[Items listed in a dataset]
[Start of Attachment]

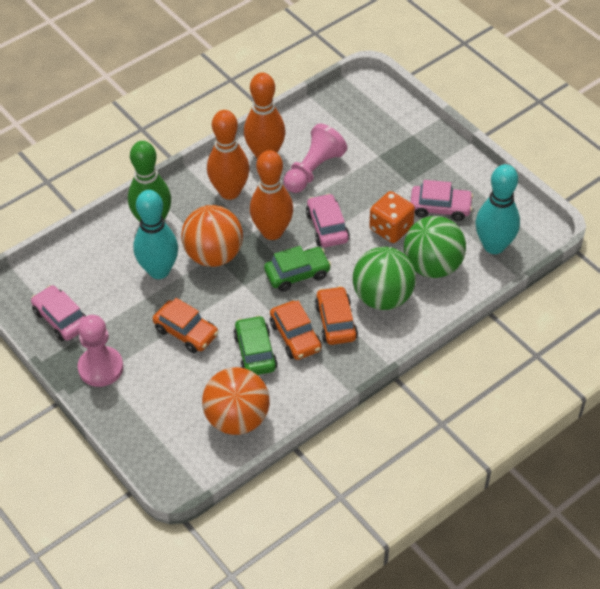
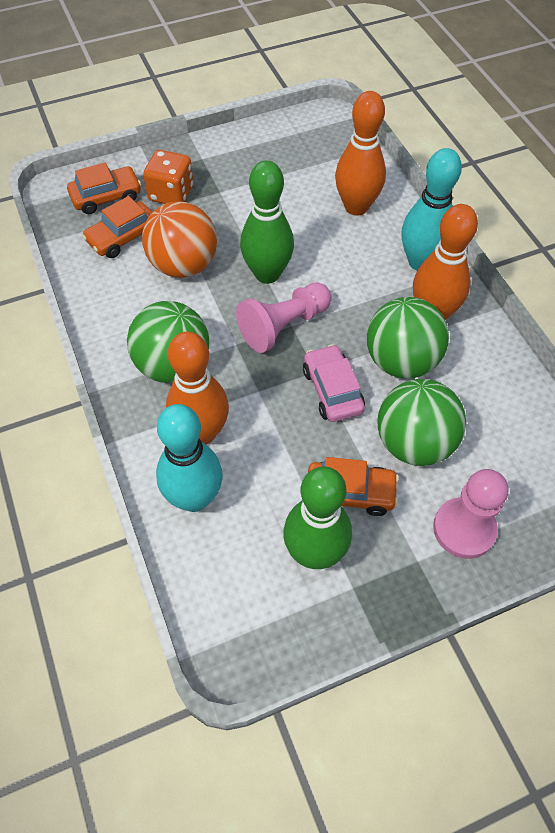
green ball: 2 -> 3
green bowling pin: 1 -> 2
green car: 2 -> 0
orange ball: 2 -> 1
pink car: 3 -> 1

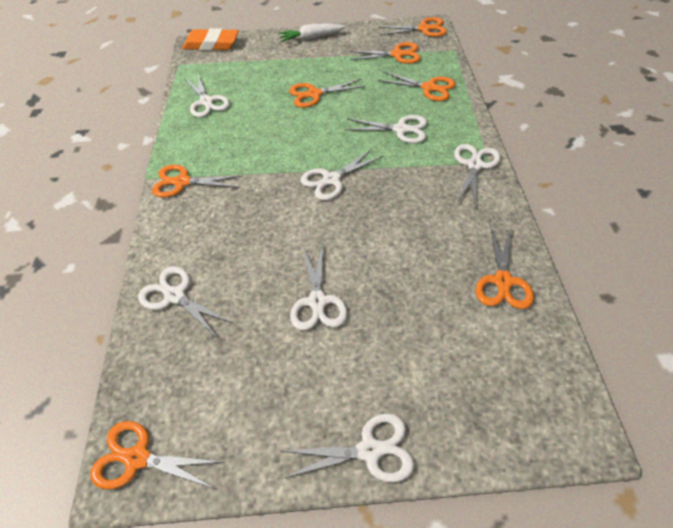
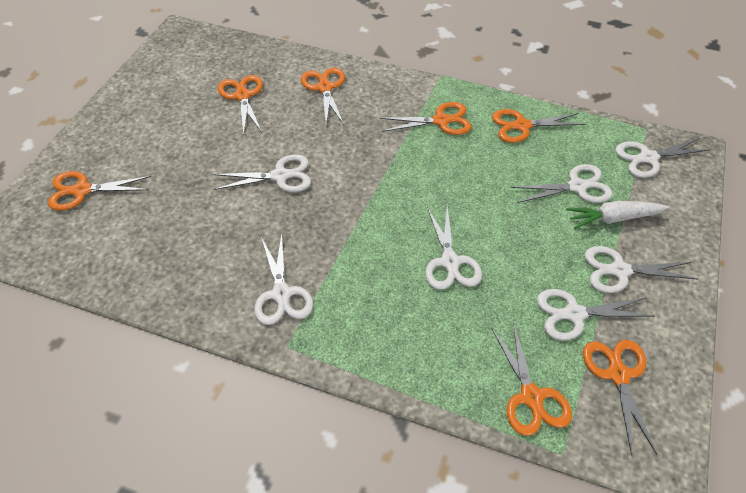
orange eraser: 1 -> 0

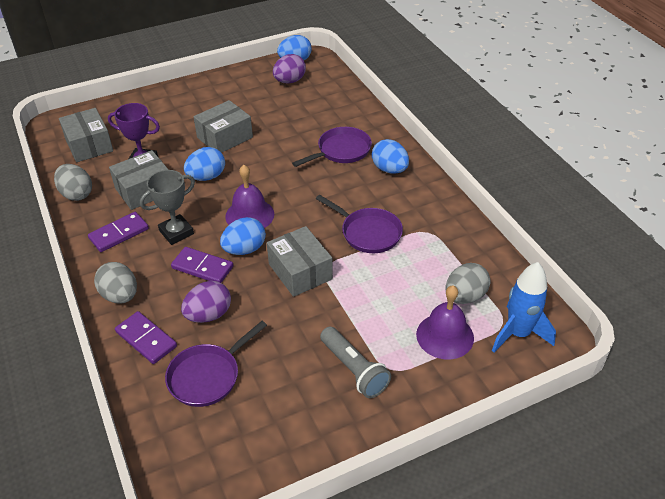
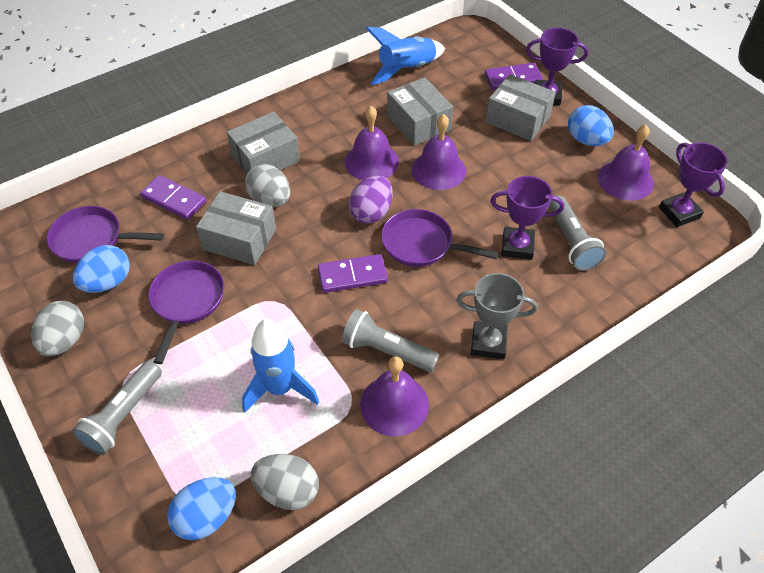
blue egg: 4 -> 3
blue rocket: 1 -> 2
grey flashlight: 1 -> 3
purple bell: 2 -> 4
purple egg: 2 -> 1
purple trophy: 1 -> 3

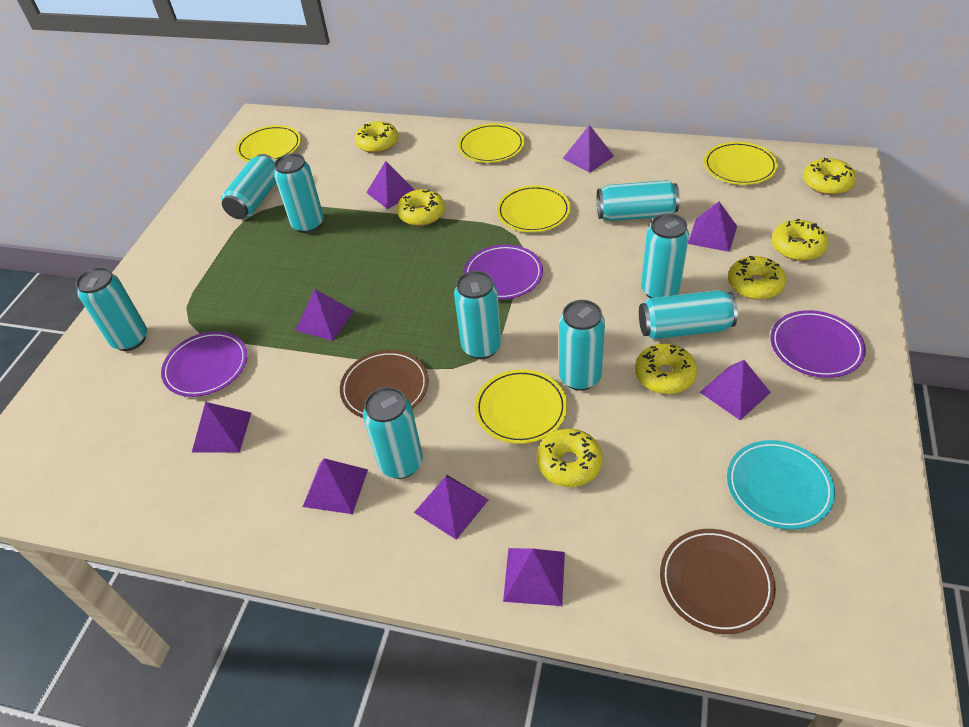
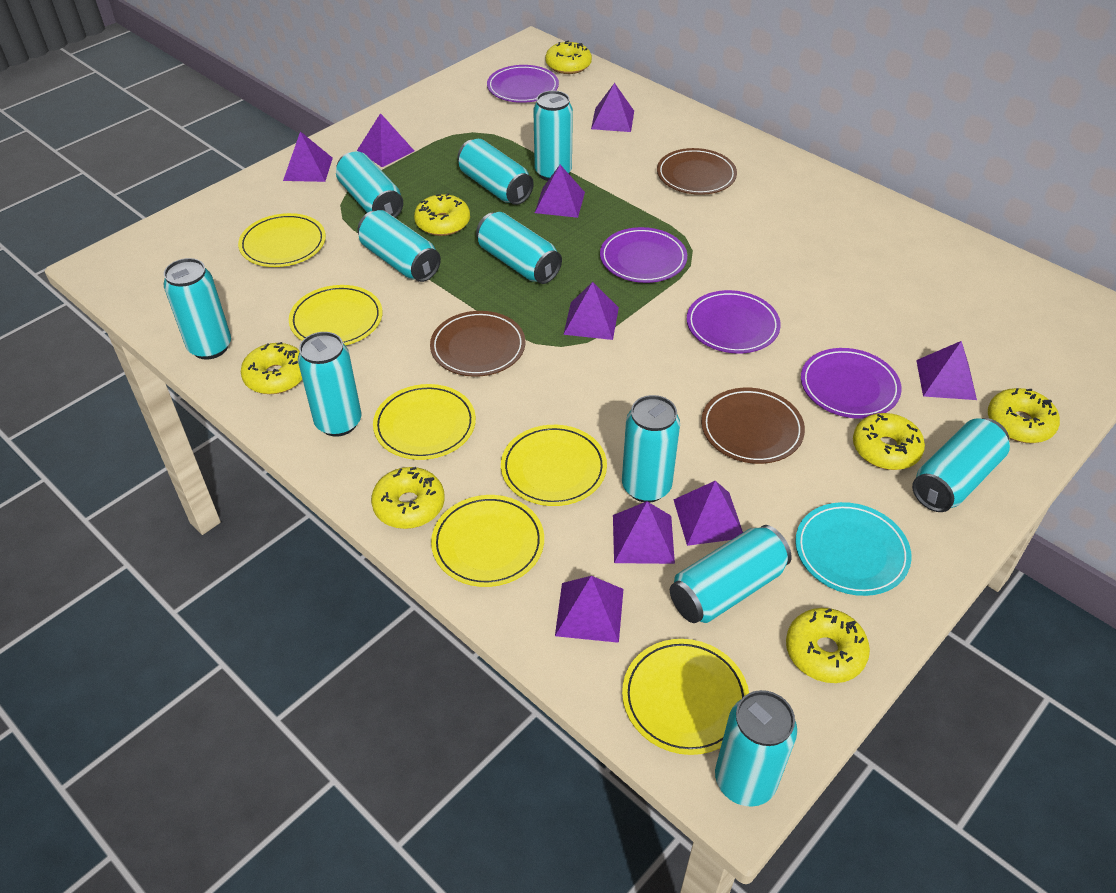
brown plate: 2 -> 3
purple plate: 3 -> 4
turquoise can: 9 -> 11
yellow plate: 5 -> 6

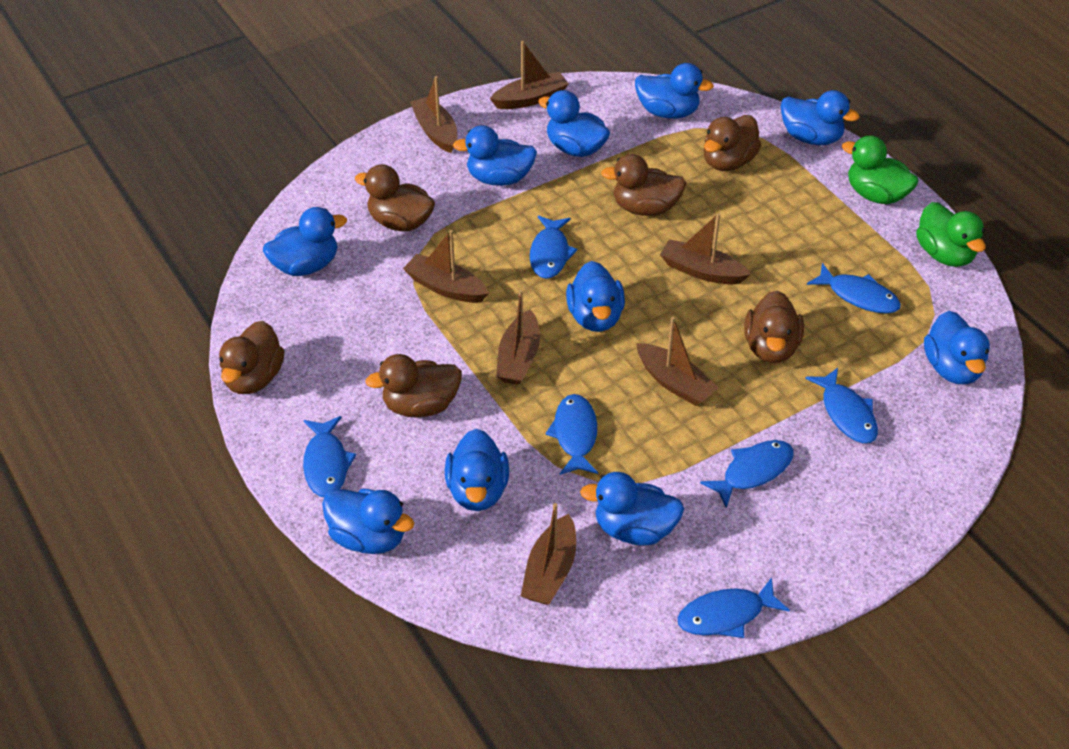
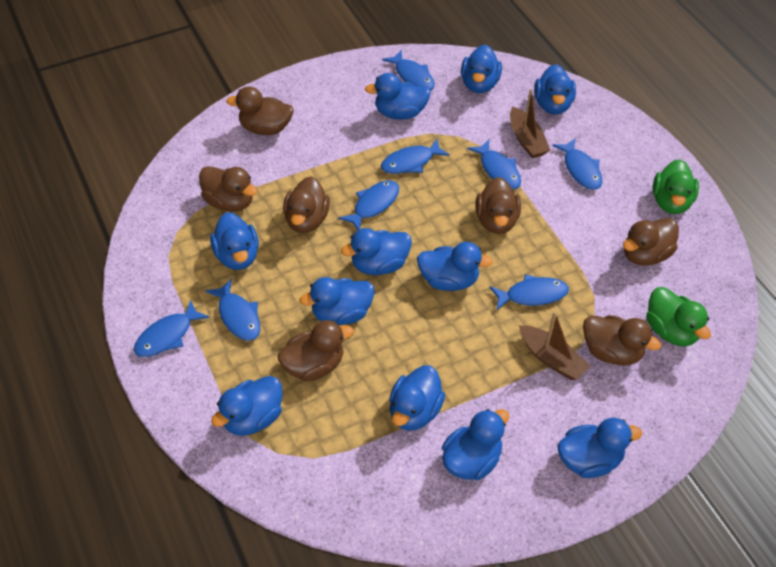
blue duck: 10 -> 11
blue fish: 7 -> 8
brown boat: 7 -> 2
brown duck: 6 -> 7

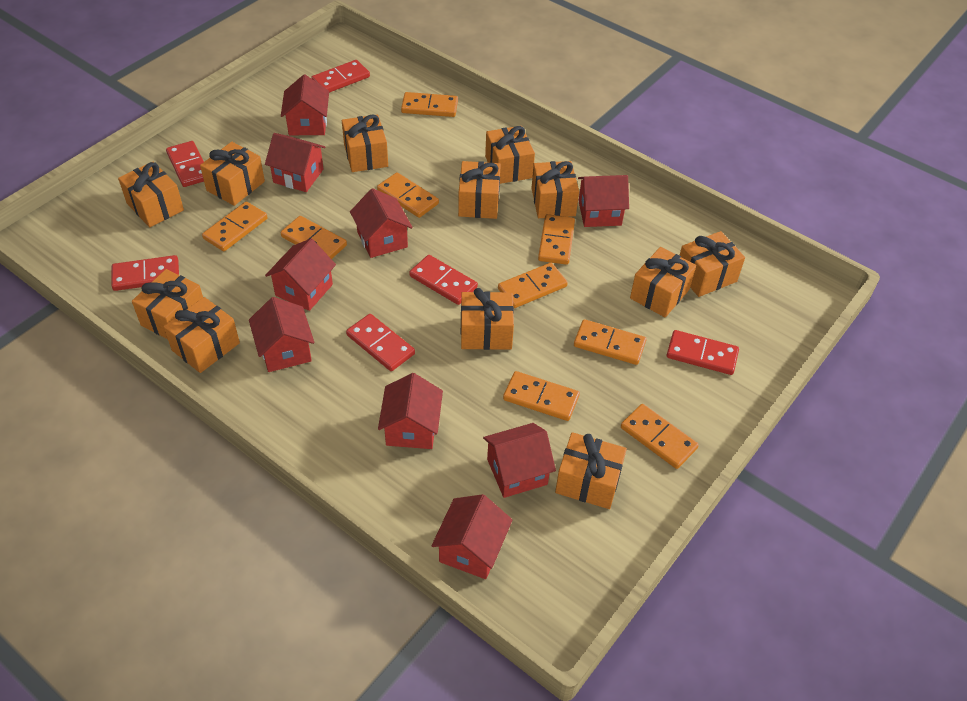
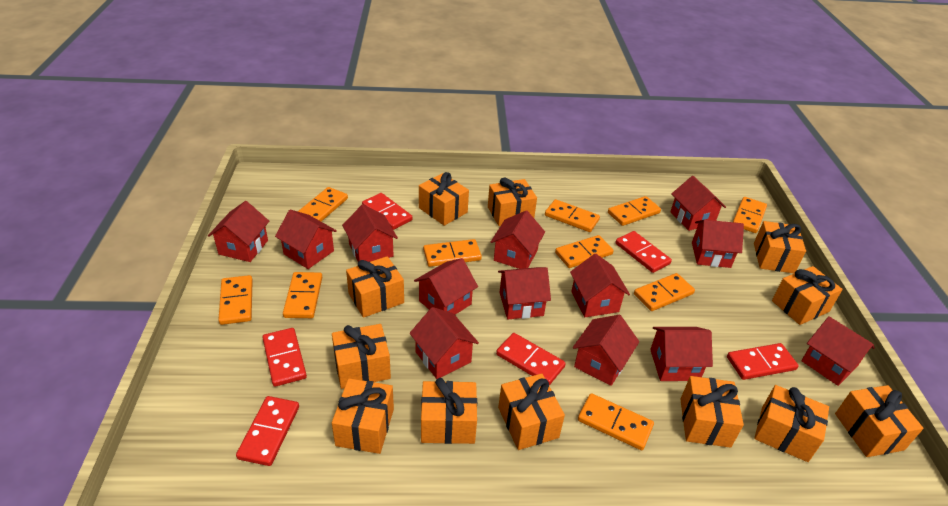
orange domino: 9 -> 10
red house: 9 -> 13

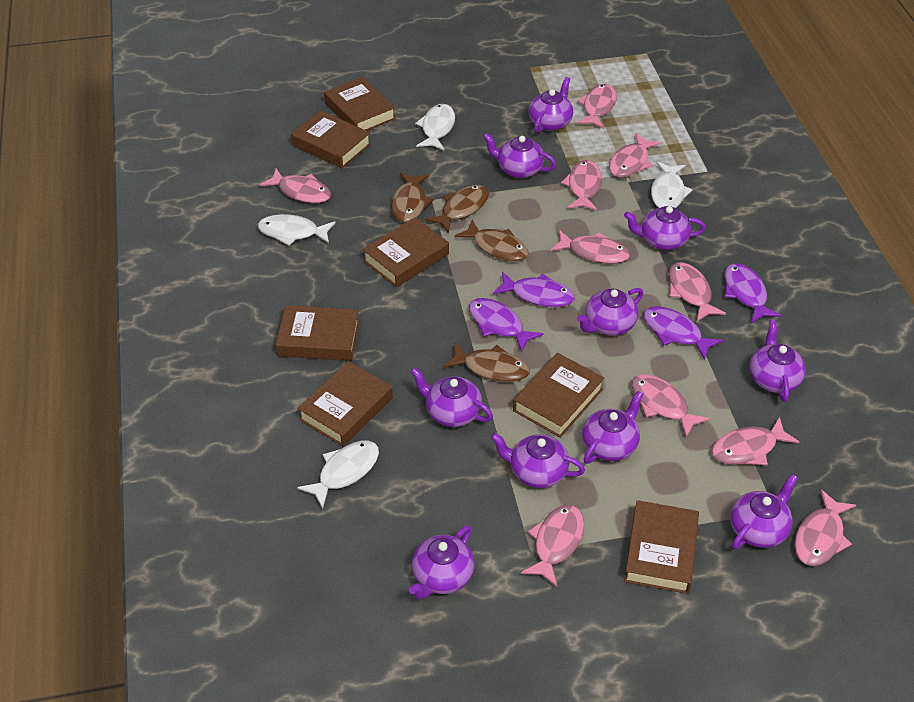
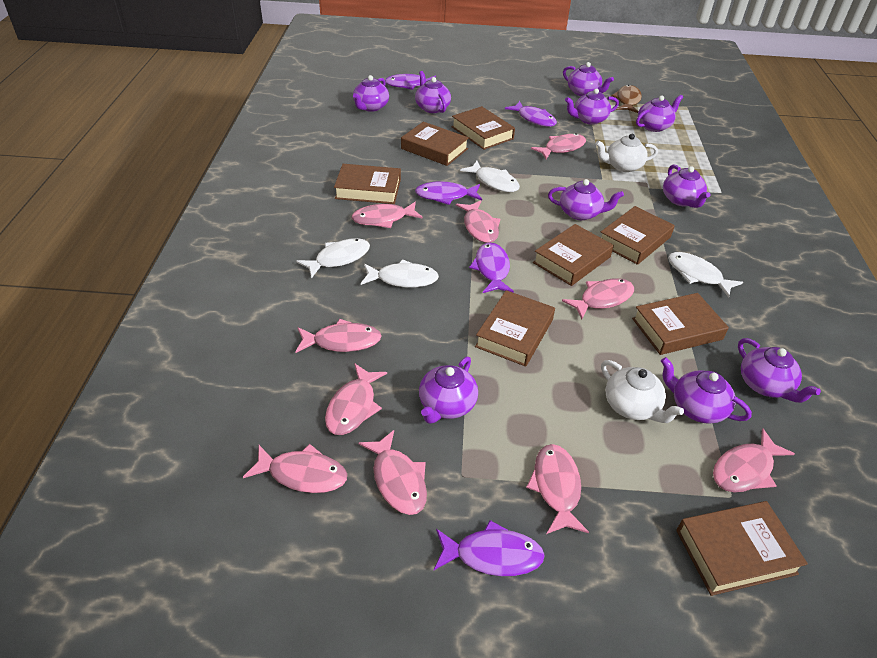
brown book: 7 -> 8
brown fish: 4 -> 1
purple fish: 4 -> 5
white teapot: 0 -> 2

[End of Attachment]

Exact copy, pictures excluded: print only the lines from the line containing "purple egg: 2 -> 1" through the end of the records.

purple egg: 2 -> 1
purple trophy: 1 -> 3

brown plate: 2 -> 3
purple plate: 3 -> 4
turquoise can: 9 -> 11
yellow plate: 5 -> 6

blue duck: 10 -> 11
blue fish: 7 -> 8
brown boat: 7 -> 2
brown duck: 6 -> 7

orange domino: 9 -> 10
red house: 9 -> 13

brown book: 7 -> 8
brown fish: 4 -> 1
purple fish: 4 -> 5
white teapot: 0 -> 2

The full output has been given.